[RECORD EXTRACTS]
* * *
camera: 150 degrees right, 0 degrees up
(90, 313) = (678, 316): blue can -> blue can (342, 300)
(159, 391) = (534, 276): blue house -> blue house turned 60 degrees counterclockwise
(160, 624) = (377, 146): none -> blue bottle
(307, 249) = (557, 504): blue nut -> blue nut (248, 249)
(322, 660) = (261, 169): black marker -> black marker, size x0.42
* * *
Your task is to restate every record exactly.

camera: 150 degrees right, 0 degrees up
(90, 313) = (678, 316): blue can -> blue can (342, 300)
(159, 391) = (534, 276): blue house -> blue house turned 60 degrees counterclockwise
(160, 624) = (377, 146): none -> blue bottle
(307, 249) = (557, 504): blue nut -> blue nut (248, 249)
(322, 660) = (261, 169): black marker -> black marker, size x0.42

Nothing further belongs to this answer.